__What is expected__.
Write out the listing below without alteration, omitting its pictures.

__Information provided__.

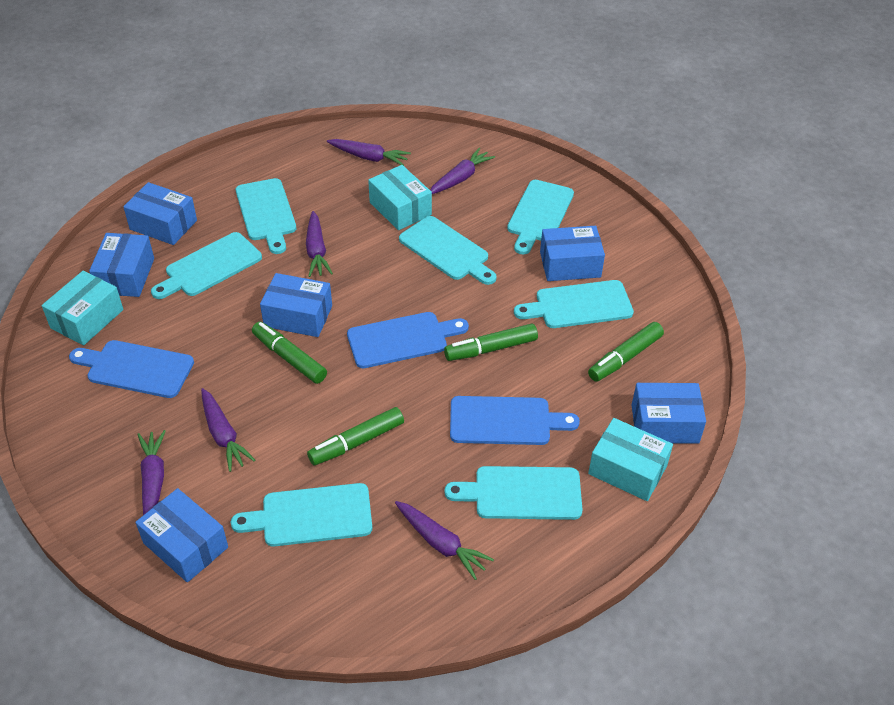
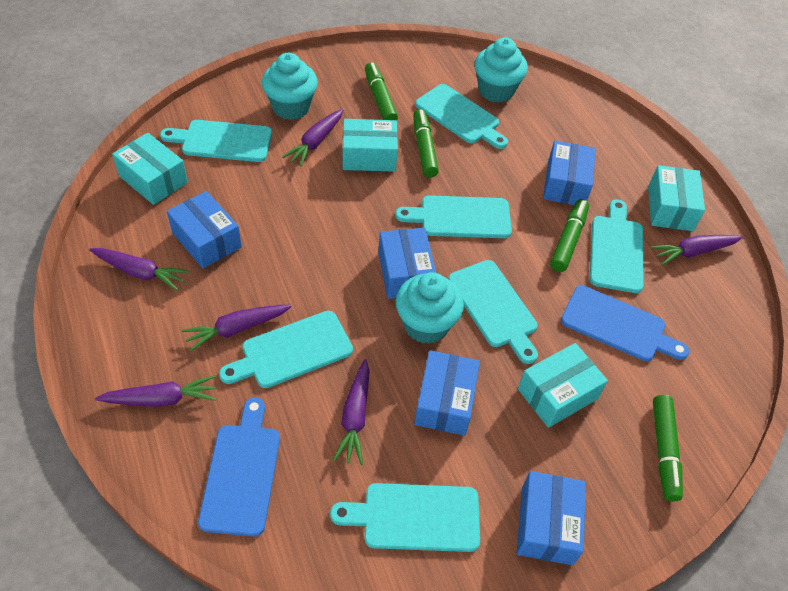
blue box: 6 -> 5
blue cutting board: 3 -> 2
turquoise box: 3 -> 4
turquoise cupcake: 0 -> 3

__Exercise solution__.
blue box: 6 -> 5
blue cutting board: 3 -> 2
turquoise box: 3 -> 4
turquoise cupcake: 0 -> 3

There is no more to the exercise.